Copy out, from the entries below, each line holding the string "counterclockwise".

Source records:
══════════

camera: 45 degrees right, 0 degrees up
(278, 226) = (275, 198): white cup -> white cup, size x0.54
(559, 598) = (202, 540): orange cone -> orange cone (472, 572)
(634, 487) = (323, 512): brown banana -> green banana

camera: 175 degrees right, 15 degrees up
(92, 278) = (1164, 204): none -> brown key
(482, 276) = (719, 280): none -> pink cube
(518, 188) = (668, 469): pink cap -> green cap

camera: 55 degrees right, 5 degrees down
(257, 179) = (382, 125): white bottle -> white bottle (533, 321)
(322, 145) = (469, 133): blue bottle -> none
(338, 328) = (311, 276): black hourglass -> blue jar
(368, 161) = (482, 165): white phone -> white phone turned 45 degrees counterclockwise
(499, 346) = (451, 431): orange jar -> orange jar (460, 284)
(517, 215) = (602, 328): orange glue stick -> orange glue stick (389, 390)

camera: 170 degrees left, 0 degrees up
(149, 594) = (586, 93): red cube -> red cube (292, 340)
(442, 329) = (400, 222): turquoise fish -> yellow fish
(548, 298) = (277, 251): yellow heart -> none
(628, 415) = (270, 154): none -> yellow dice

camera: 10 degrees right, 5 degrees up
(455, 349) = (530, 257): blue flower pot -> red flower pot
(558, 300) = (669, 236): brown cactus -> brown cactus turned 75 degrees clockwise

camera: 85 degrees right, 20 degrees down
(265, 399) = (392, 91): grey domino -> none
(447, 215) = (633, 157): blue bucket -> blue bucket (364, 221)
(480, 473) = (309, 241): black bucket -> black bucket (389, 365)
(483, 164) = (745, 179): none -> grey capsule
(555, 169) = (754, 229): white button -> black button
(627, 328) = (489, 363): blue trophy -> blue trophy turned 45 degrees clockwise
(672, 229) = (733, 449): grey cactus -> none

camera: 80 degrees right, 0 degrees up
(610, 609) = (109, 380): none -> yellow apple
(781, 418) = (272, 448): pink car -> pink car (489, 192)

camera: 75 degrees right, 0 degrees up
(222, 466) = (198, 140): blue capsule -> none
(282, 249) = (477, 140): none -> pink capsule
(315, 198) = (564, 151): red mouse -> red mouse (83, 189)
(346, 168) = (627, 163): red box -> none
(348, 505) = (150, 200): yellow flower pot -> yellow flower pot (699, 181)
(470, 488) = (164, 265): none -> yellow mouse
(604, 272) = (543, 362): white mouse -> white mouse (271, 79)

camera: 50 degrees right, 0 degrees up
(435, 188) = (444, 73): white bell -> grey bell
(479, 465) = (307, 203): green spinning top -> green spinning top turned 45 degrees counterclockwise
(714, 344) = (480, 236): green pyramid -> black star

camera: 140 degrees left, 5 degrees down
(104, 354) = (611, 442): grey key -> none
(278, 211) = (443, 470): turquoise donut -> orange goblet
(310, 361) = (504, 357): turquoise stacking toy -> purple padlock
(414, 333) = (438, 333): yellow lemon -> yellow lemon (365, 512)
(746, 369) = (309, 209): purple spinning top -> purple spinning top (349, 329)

══════════

**RESPONSE TO THIS TASK:**
(368, 161) = (482, 165): white phone -> white phone turned 45 degrees counterclockwise
(479, 465) = (307, 203): green spinning top -> green spinning top turned 45 degrees counterclockwise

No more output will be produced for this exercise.